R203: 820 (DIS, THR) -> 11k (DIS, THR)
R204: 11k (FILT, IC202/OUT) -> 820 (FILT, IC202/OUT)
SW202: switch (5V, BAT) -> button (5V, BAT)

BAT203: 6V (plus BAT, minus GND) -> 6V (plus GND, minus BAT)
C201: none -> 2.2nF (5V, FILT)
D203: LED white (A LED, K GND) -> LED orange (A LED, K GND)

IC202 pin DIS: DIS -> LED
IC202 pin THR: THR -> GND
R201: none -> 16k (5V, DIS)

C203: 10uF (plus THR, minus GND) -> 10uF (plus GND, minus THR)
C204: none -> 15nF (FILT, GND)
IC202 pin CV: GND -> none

- - - - - - -

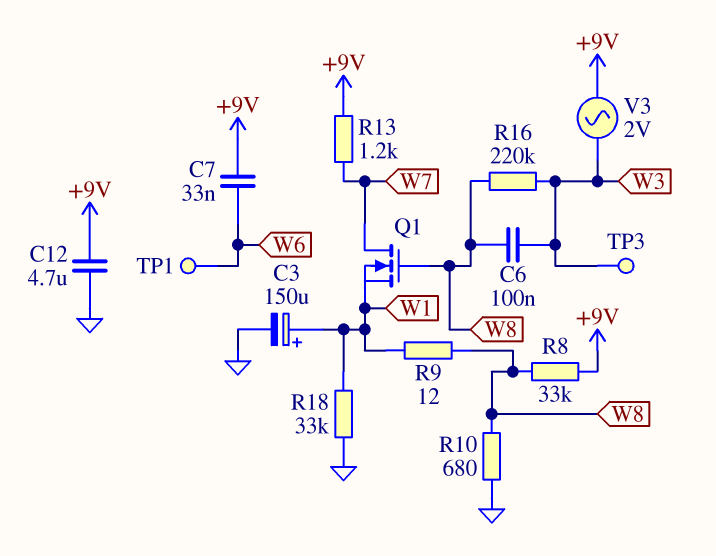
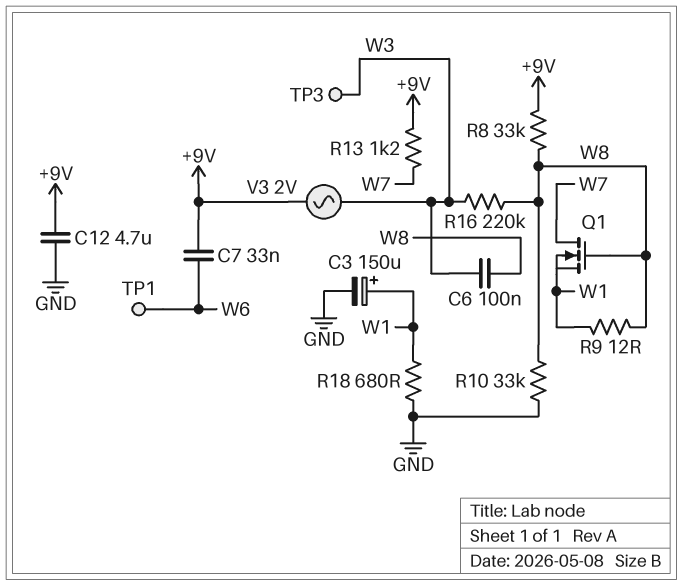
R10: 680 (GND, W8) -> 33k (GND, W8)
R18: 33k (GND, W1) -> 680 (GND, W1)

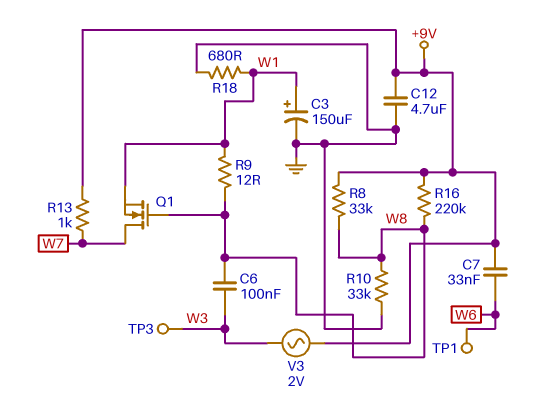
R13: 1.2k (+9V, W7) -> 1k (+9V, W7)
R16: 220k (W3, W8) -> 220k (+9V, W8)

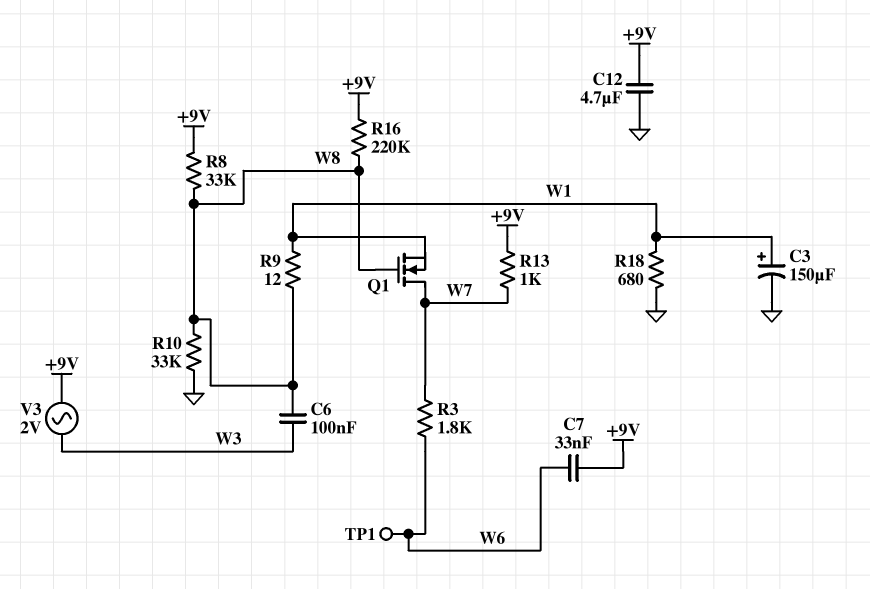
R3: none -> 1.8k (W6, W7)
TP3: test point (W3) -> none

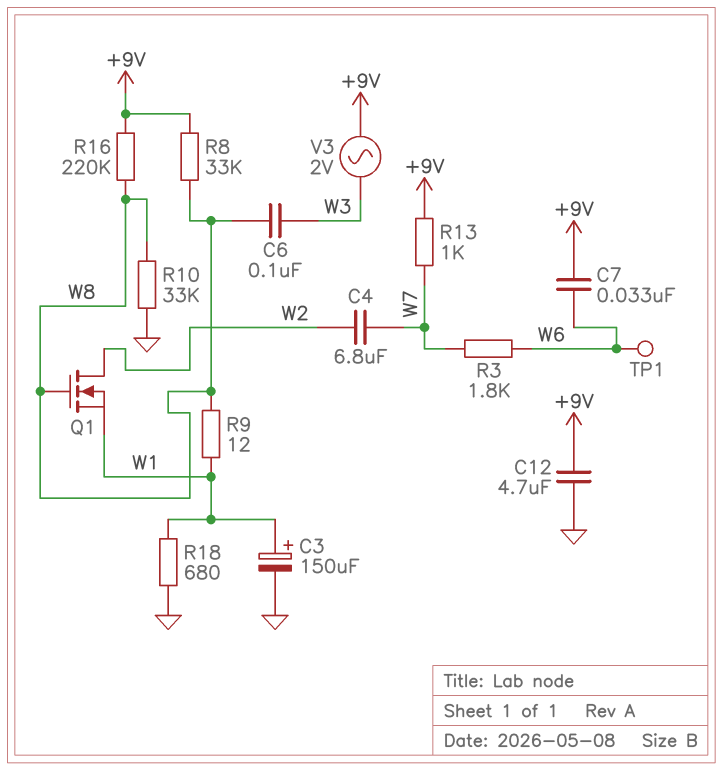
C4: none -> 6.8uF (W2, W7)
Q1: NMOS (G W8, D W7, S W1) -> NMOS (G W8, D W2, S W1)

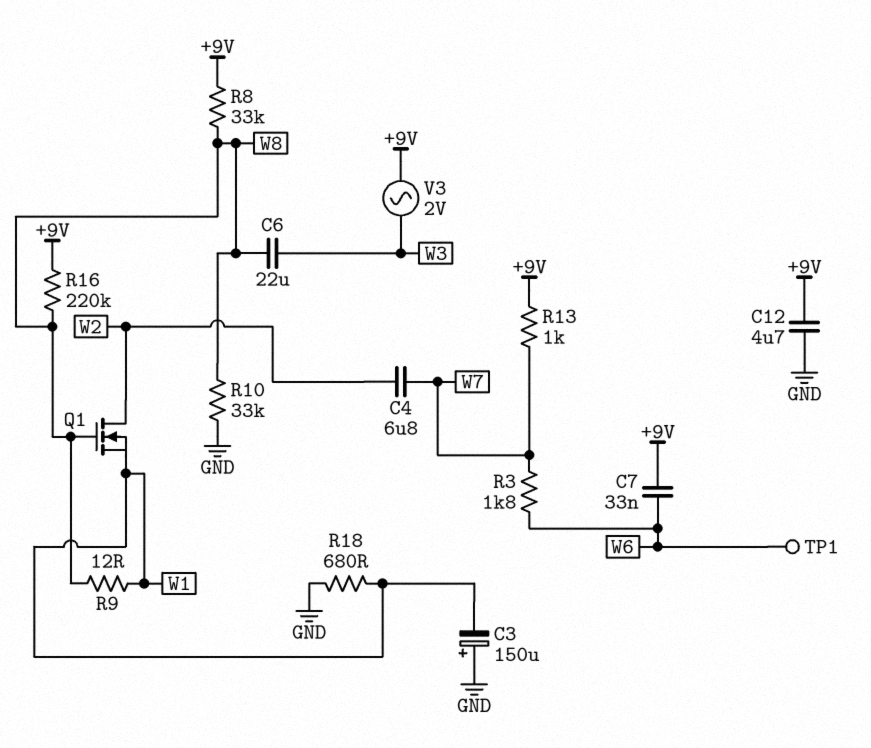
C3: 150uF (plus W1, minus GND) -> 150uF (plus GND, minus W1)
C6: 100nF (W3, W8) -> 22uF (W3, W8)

- - - - - - -

*Exercise goal*. A verbatim transcription is needed of the lines above, starting at the line with "R203: 820 (DIS, THR) -> 11k (DIS, THR)" and ending at the line with "IC202 pin CV: GND -> none", both included, and of nothing else.

*Result for this task*.
R203: 820 (DIS, THR) -> 11k (DIS, THR)
R204: 11k (FILT, IC202/OUT) -> 820 (FILT, IC202/OUT)
SW202: switch (5V, BAT) -> button (5V, BAT)

BAT203: 6V (plus BAT, minus GND) -> 6V (plus GND, minus BAT)
C201: none -> 2.2nF (5V, FILT)
D203: LED white (A LED, K GND) -> LED orange (A LED, K GND)

IC202 pin DIS: DIS -> LED
IC202 pin THR: THR -> GND
R201: none -> 16k (5V, DIS)

C203: 10uF (plus THR, minus GND) -> 10uF (plus GND, minus THR)
C204: none -> 15nF (FILT, GND)
IC202 pin CV: GND -> none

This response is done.